§ **AVAILABLE RECORDS**:
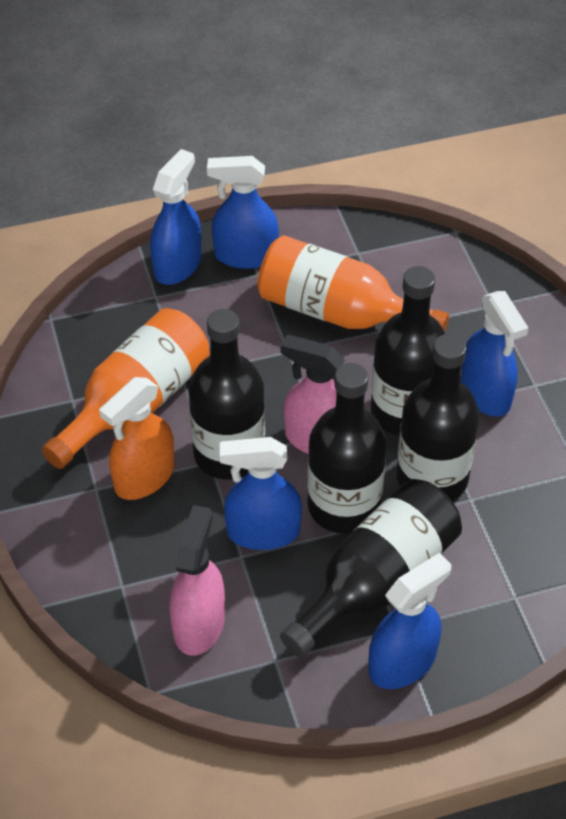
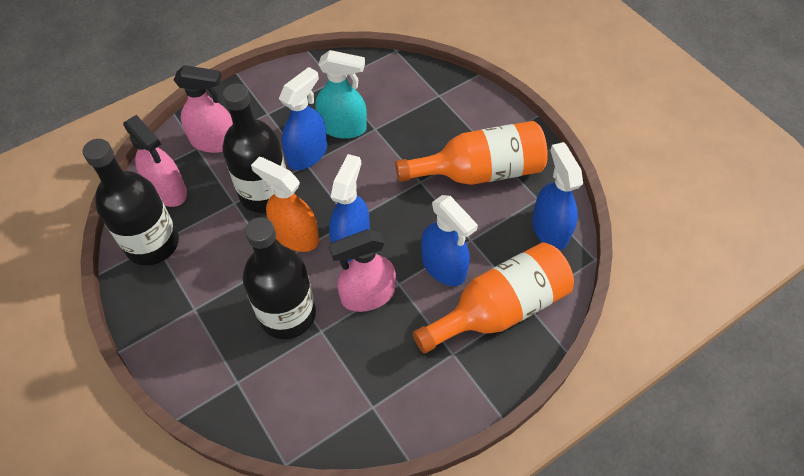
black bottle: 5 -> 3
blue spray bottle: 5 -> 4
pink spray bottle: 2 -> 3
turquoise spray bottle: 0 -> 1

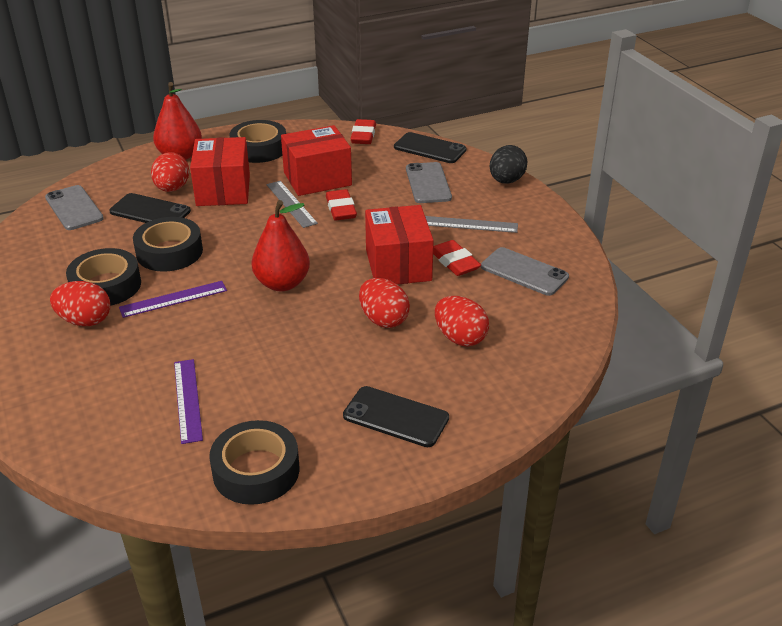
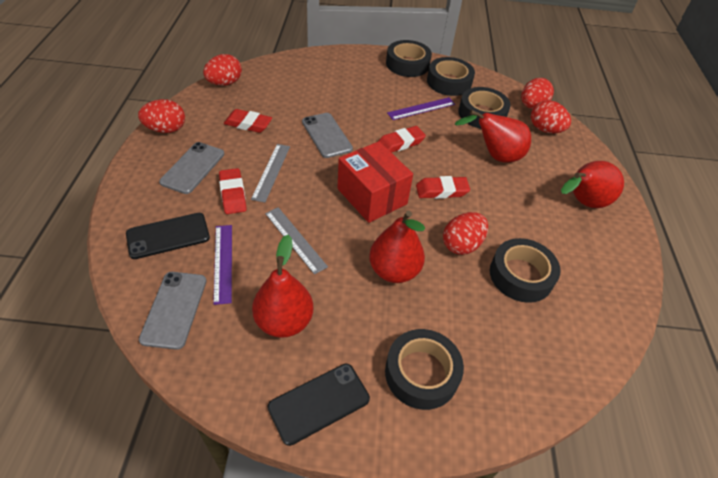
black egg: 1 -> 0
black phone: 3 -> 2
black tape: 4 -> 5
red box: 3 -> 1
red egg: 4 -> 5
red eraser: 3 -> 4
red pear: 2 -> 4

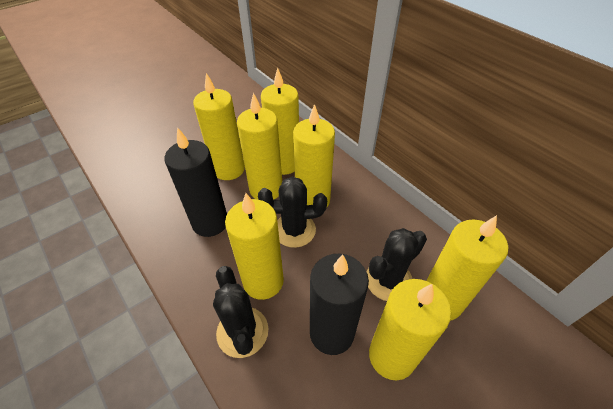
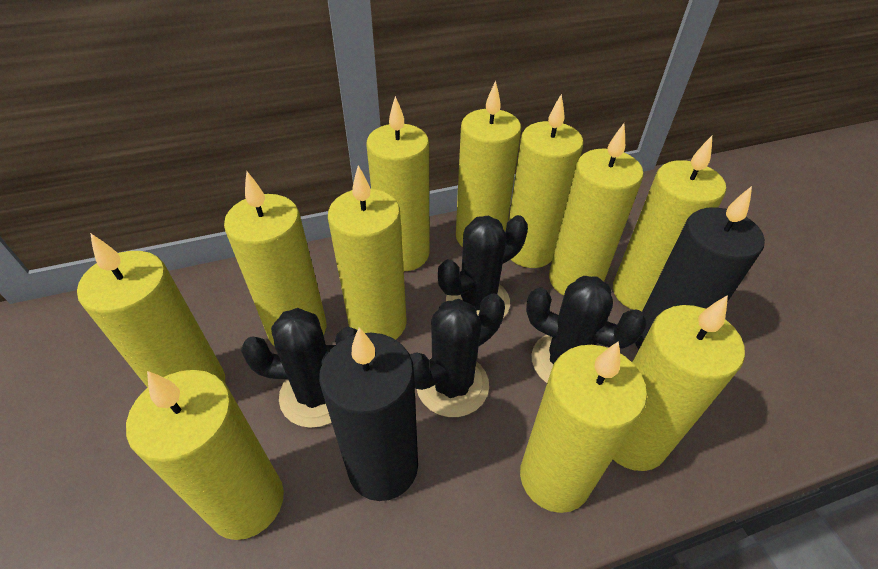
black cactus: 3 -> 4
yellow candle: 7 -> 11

§ **WHAT YOU SHOULD DO**:
Return all of the records above exactly as written. Omit each picture.

§ **EXPECTED ANSWER**:
black bottle: 5 -> 3
blue spray bottle: 5 -> 4
pink spray bottle: 2 -> 3
turquoise spray bottle: 0 -> 1

black egg: 1 -> 0
black phone: 3 -> 2
black tape: 4 -> 5
red box: 3 -> 1
red egg: 4 -> 5
red eraser: 3 -> 4
red pear: 2 -> 4

black cactus: 3 -> 4
yellow candle: 7 -> 11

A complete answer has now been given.